* ABOUT THIS EXERCISE: Look for "DGND" in each line of the entries, and return the matching lines.

START MATERIAL FOR THE TASK

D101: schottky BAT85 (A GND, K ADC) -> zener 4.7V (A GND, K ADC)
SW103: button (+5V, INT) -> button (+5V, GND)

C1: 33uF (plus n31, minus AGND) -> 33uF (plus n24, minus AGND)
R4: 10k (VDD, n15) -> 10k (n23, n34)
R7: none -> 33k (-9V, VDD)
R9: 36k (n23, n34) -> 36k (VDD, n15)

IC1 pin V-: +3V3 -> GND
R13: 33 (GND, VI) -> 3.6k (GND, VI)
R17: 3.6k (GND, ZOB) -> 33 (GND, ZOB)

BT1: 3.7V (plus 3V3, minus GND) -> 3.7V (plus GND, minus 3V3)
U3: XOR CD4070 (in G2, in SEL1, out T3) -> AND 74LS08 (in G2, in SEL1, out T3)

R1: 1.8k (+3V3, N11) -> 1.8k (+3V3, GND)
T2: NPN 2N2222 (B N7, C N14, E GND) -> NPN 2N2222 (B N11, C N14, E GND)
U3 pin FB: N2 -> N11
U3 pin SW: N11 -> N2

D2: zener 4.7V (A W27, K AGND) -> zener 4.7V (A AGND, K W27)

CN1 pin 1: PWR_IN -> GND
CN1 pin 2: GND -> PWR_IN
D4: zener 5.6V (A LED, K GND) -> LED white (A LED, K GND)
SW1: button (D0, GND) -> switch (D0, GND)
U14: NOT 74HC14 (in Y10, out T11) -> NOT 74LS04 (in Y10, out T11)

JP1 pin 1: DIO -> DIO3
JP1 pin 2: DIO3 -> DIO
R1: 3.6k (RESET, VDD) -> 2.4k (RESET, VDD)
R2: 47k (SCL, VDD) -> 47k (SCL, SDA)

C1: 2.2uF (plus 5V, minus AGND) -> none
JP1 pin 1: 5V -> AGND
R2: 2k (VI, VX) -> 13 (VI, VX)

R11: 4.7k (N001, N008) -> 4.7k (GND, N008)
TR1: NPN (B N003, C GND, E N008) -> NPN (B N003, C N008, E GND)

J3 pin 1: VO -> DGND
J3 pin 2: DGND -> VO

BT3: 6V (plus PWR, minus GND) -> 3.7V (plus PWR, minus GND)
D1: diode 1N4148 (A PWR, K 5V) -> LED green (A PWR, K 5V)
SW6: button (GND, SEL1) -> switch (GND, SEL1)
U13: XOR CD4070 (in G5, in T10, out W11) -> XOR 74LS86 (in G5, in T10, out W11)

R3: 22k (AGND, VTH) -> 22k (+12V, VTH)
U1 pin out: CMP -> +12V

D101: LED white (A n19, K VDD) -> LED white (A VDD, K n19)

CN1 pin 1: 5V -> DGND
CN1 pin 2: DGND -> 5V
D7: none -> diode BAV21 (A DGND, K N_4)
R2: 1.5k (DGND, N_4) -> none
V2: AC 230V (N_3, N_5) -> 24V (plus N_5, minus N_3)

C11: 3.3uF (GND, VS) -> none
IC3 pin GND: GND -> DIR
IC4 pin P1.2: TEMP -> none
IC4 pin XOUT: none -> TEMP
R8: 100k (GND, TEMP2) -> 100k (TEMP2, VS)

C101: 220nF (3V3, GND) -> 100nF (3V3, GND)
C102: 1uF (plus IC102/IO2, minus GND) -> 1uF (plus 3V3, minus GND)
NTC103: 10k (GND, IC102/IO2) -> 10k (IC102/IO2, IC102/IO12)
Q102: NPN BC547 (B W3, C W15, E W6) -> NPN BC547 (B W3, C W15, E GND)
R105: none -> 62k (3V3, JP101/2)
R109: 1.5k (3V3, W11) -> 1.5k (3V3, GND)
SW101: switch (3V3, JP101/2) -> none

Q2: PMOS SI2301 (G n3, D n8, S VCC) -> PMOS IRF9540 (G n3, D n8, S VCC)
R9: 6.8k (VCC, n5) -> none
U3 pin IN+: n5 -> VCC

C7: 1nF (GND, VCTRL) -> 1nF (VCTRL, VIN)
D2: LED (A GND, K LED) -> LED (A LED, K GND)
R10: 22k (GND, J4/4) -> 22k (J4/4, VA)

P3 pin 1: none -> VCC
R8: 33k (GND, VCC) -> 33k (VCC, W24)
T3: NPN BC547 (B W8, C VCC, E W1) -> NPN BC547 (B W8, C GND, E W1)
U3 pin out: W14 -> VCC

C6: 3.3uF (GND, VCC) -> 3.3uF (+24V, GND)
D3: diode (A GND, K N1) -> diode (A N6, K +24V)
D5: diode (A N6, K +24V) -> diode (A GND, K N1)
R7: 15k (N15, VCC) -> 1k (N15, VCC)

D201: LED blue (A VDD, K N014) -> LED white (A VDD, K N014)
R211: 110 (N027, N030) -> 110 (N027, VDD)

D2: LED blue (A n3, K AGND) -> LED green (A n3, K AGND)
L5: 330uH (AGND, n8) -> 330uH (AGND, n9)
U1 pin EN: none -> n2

END MATERIAL FOR THE TASK

* FINISHED TASK:
J3 pin 1: VO -> DGND
J3 pin 2: DGND -> VO
CN1 pin 1: 5V -> DGND
CN1 pin 2: DGND -> 5V
D7: none -> diode BAV21 (A DGND, K N_4)
R2: 1.5k (DGND, N_4) -> none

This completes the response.